• About this exercise:
Give the records below again in full, exactly as written, but without any images.

─── Data extracts

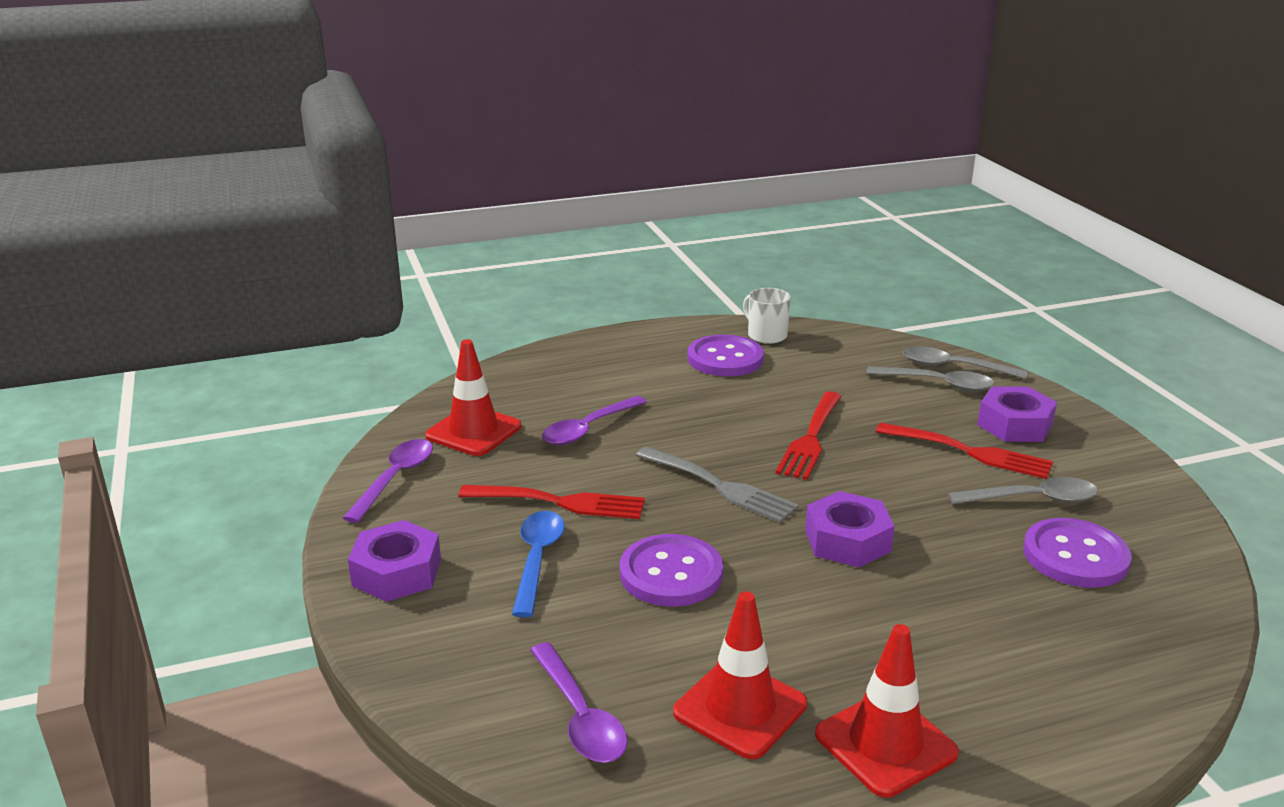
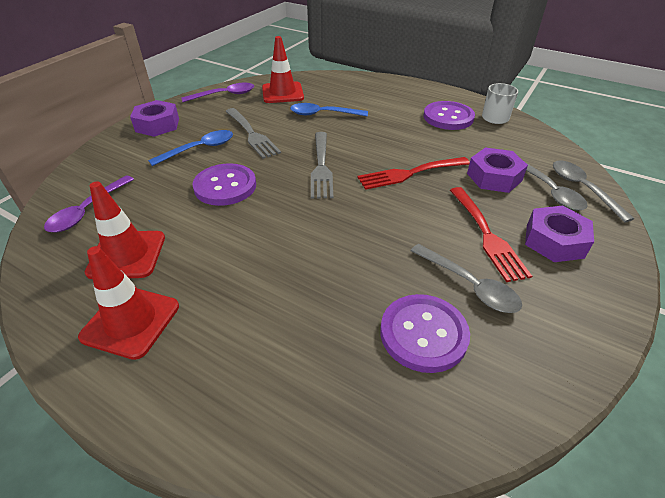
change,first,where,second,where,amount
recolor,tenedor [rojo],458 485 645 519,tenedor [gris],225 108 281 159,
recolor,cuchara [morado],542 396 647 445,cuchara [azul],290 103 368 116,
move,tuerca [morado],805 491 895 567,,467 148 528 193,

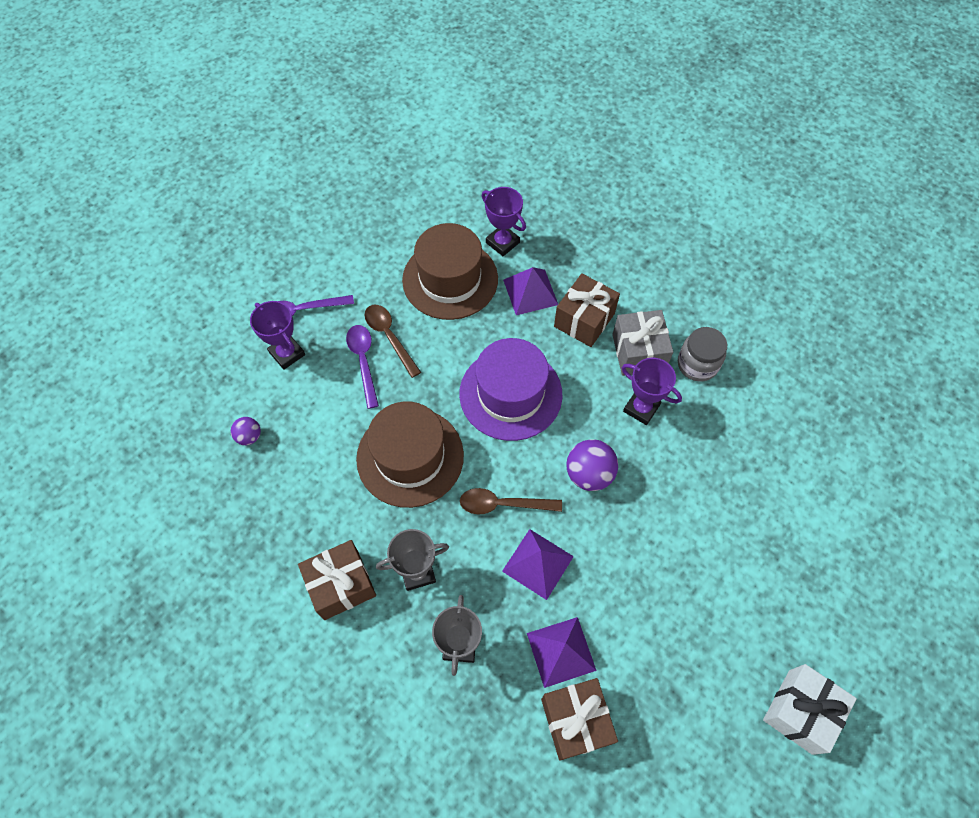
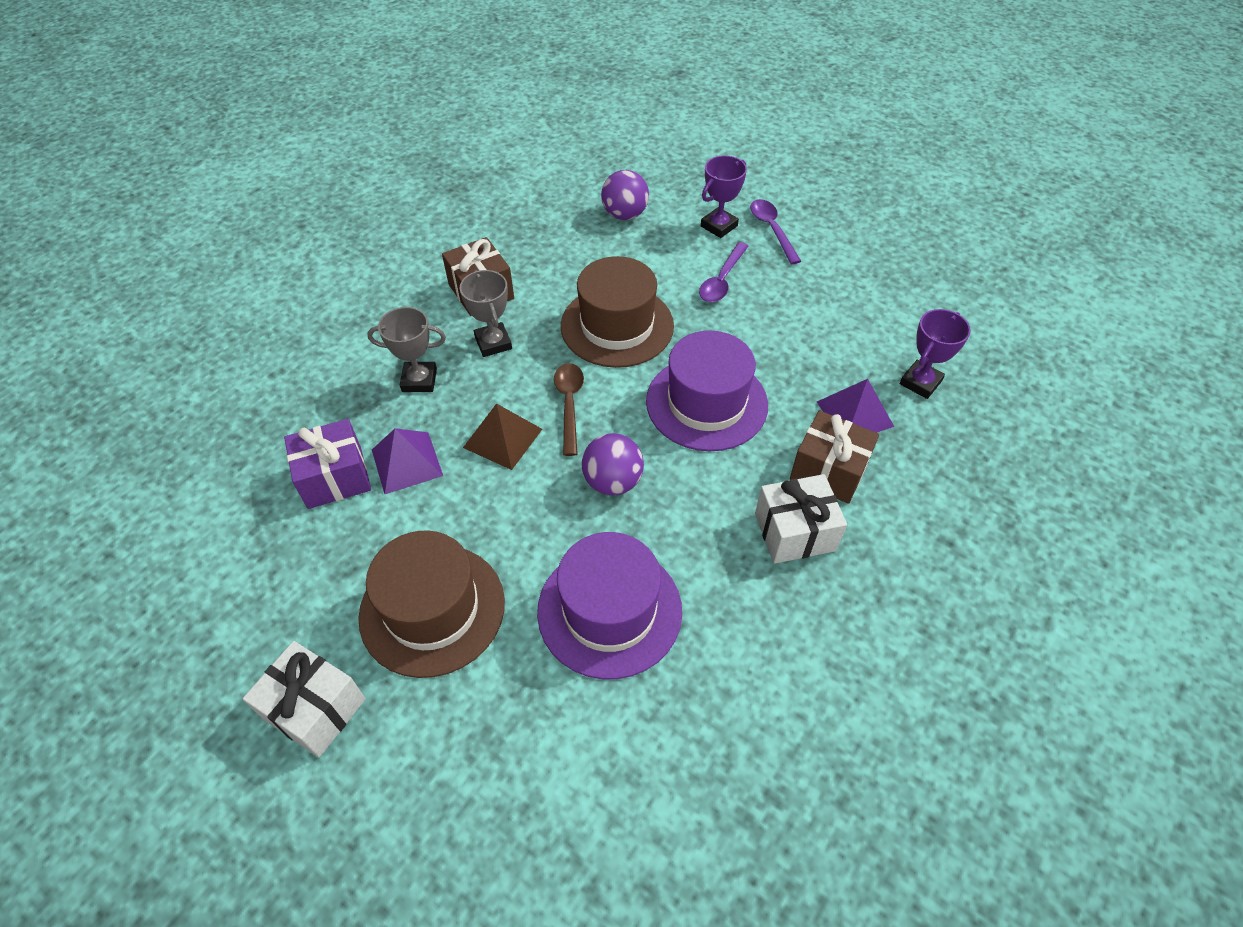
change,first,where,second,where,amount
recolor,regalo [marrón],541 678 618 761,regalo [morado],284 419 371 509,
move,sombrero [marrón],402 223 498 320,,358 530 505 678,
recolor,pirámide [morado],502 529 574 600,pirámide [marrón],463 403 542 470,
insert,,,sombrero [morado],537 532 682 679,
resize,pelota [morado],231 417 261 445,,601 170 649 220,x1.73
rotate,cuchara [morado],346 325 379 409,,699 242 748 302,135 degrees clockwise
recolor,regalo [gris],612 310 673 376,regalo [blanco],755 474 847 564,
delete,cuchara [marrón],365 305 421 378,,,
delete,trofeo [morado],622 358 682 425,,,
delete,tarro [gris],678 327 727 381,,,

──────

• Result of the task:
change,first,where,second,where,amount
recolor,tenedor [rojo],458 485 645 519,tenedor [gris],225 108 281 159,
recolor,cuchara [morado],542 396 647 445,cuchara [azul],290 103 368 116,
move,tuerca [morado],805 491 895 567,,467 148 528 193,

change,first,where,second,where,amount
recolor,regalo [marrón],541 678 618 761,regalo [morado],284 419 371 509,
move,sombrero [marrón],402 223 498 320,,358 530 505 678,
recolor,pirámide [morado],502 529 574 600,pirámide [marrón],463 403 542 470,
insert,,,sombrero [morado],537 532 682 679,
resize,pelota [morado],231 417 261 445,,601 170 649 220,x1.73
rotate,cuchara [morado],346 325 379 409,,699 242 748 302,135 degrees clockwise
recolor,regalo [gris],612 310 673 376,regalo [blanco],755 474 847 564,
delete,cuchara [marrón],365 305 421 378,,,
delete,trofeo [morado],622 358 682 425,,,
delete,tarro [gris],678 327 727 381,,,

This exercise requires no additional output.